Exercise prompt: Beginning with the first line below, output every record verbatim and leave out the images.

Dataset records

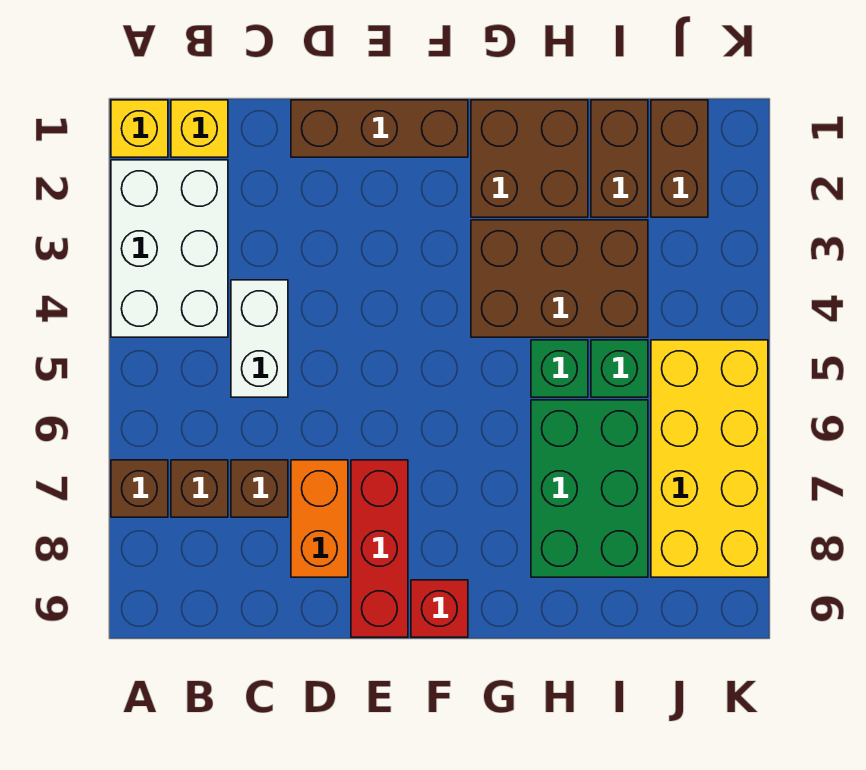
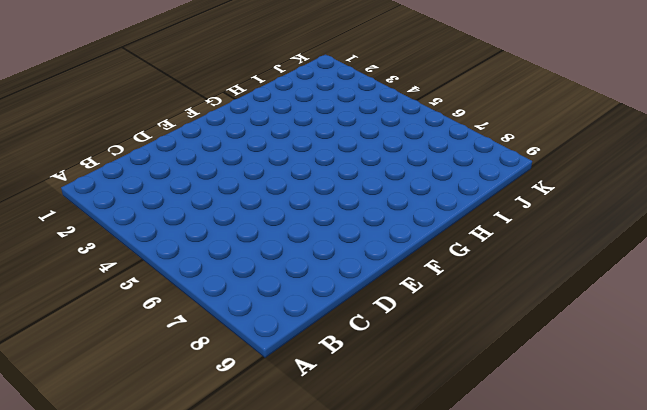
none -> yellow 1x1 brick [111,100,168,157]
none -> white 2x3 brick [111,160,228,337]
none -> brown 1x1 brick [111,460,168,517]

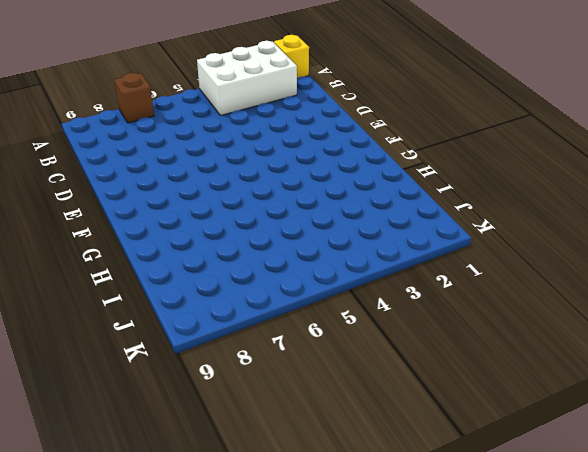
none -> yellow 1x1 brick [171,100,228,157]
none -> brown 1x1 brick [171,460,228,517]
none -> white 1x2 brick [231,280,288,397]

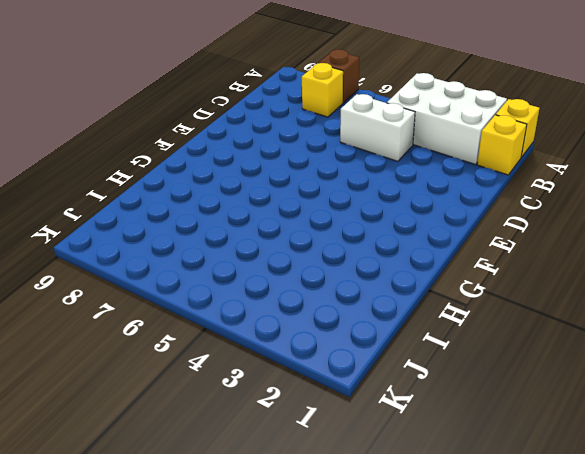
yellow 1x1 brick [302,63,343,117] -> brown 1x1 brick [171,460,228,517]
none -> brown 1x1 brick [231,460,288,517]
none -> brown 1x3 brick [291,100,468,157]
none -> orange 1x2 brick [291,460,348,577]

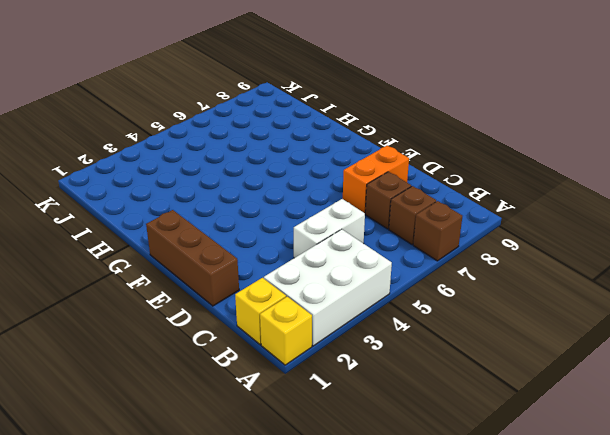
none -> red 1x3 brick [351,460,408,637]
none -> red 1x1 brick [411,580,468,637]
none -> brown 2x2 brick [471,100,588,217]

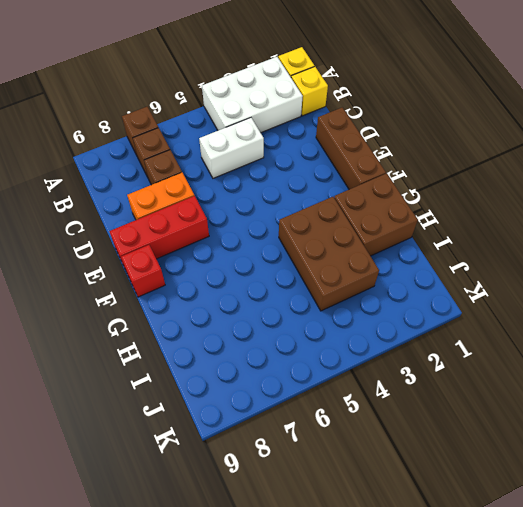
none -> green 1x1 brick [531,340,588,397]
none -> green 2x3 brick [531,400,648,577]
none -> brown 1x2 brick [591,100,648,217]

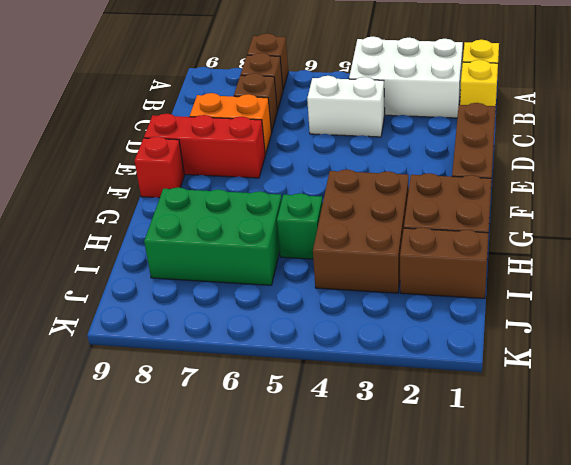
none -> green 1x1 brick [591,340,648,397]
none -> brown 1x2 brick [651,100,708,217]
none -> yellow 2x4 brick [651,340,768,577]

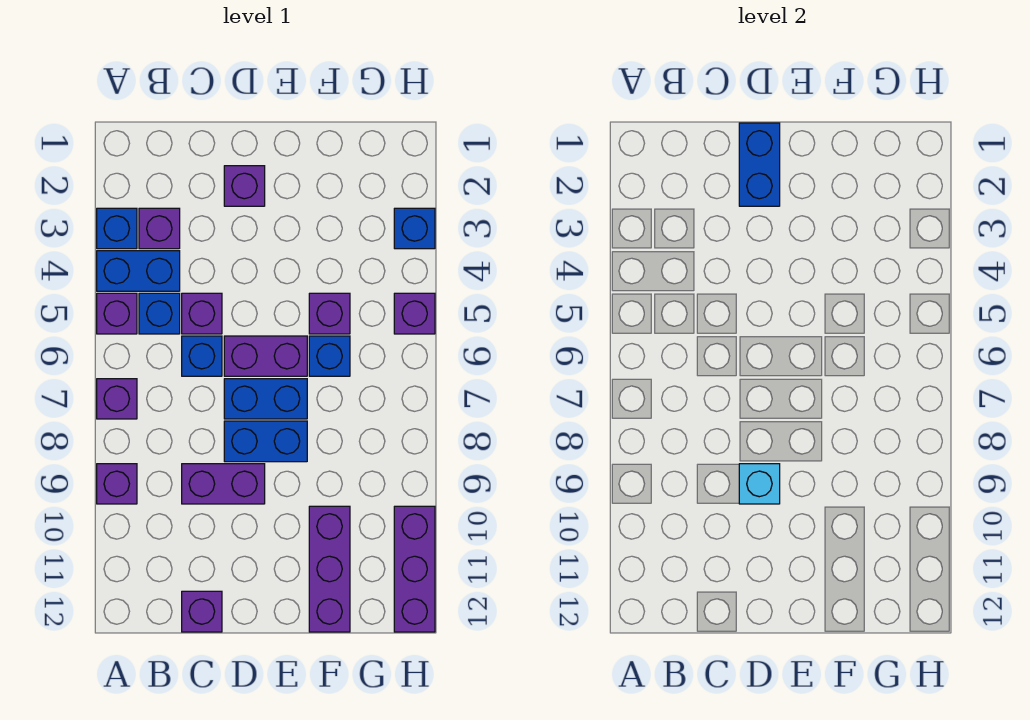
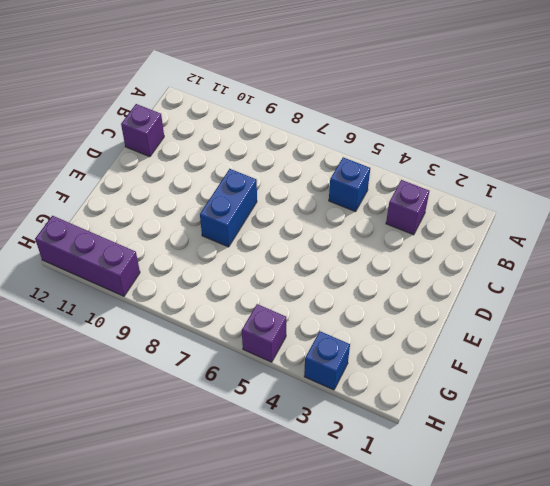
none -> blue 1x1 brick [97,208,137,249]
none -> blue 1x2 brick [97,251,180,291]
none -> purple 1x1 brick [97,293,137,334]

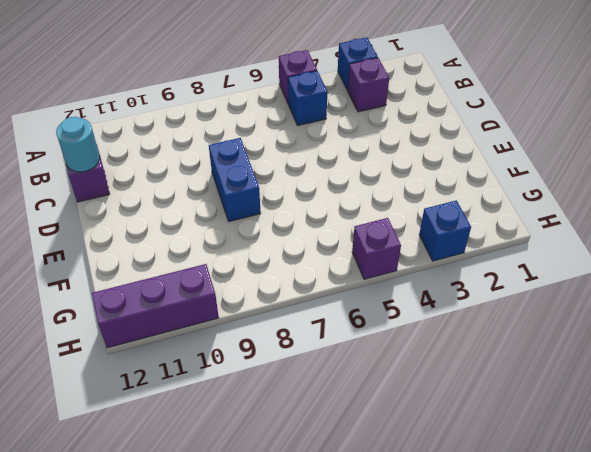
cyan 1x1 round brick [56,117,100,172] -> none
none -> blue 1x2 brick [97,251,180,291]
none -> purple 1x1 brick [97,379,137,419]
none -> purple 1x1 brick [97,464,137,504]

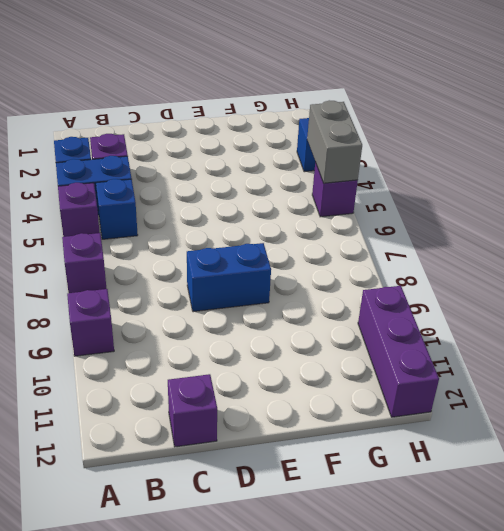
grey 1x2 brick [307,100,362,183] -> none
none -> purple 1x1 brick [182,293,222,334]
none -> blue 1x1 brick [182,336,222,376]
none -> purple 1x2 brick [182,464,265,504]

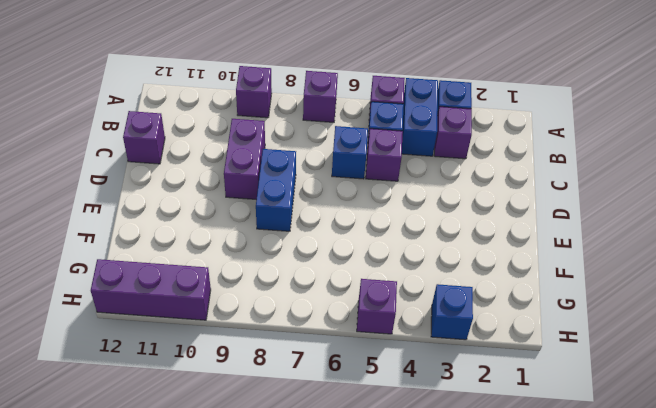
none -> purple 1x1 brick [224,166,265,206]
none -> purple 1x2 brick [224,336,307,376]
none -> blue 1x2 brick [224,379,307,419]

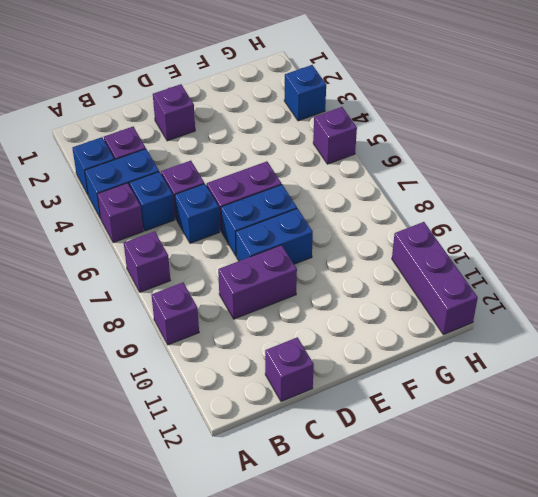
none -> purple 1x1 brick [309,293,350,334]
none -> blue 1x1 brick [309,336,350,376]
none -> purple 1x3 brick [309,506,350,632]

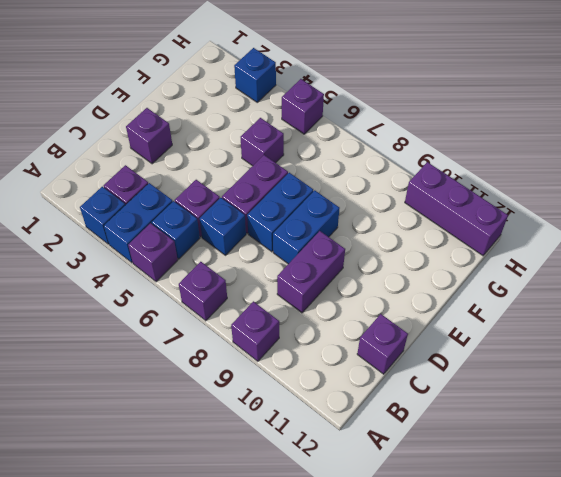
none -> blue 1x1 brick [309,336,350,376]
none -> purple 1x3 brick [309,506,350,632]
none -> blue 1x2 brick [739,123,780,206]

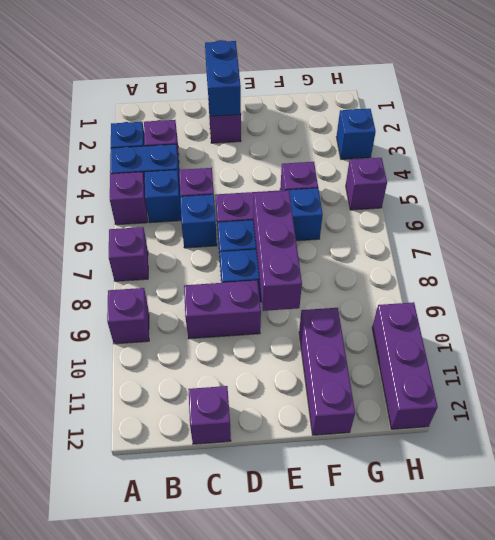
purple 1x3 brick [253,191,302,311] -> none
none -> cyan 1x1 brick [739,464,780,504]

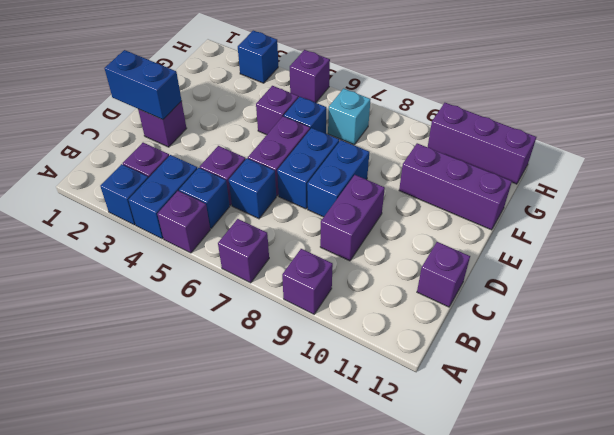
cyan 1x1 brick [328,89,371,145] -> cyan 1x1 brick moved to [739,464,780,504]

Problem solution:
none -> yellow 1x1 brick [111,100,168,157]
none -> white 2x3 brick [111,160,228,337]
none -> brown 1x1 brick [111,460,168,517]

none -> yellow 1x1 brick [171,100,228,157]
none -> brown 1x1 brick [171,460,228,517]
none -> white 1x2 brick [231,280,288,397]

yellow 1x1 brick [302,63,343,117] -> brown 1x1 brick [171,460,228,517]
none -> brown 1x1 brick [231,460,288,517]
none -> brown 1x3 brick [291,100,468,157]
none -> orange 1x2 brick [291,460,348,577]

none -> red 1x3 brick [351,460,408,637]
none -> red 1x1 brick [411,580,468,637]
none -> brown 2x2 brick [471,100,588,217]

none -> green 1x1 brick [531,340,588,397]
none -> green 2x3 brick [531,400,648,577]
none -> brown 1x2 brick [591,100,648,217]

none -> green 1x1 brick [591,340,648,397]
none -> brown 1x2 brick [651,100,708,217]
none -> yellow 2x4 brick [651,340,768,577]

none -> blue 1x1 brick [97,208,137,249]
none -> blue 1x2 brick [97,251,180,291]
none -> purple 1x1 brick [97,293,137,334]

cyan 1x1 round brick [56,117,100,172] -> none
none -> blue 1x2 brick [97,251,180,291]
none -> purple 1x1 brick [97,379,137,419]
none -> purple 1x1 brick [97,464,137,504]

grey 1x2 brick [307,100,362,183] -> none
none -> purple 1x1 brick [182,293,222,334]
none -> blue 1x1 brick [182,336,222,376]
none -> purple 1x2 brick [182,464,265,504]

none -> purple 1x1 brick [224,166,265,206]
none -> purple 1x2 brick [224,336,307,376]
none -> blue 1x2 brick [224,379,307,419]

none -> purple 1x1 brick [309,293,350,334]
none -> blue 1x1 brick [309,336,350,376]
none -> purple 1x3 brick [309,506,350,632]

none -> blue 1x1 brick [309,336,350,376]
none -> purple 1x3 brick [309,506,350,632]
none -> blue 1x2 brick [739,123,780,206]

purple 1x3 brick [253,191,302,311] -> none
none -> cyan 1x1 brick [739,464,780,504]

cyan 1x1 brick [328,89,371,145] -> cyan 1x1 brick moved to [739,464,780,504]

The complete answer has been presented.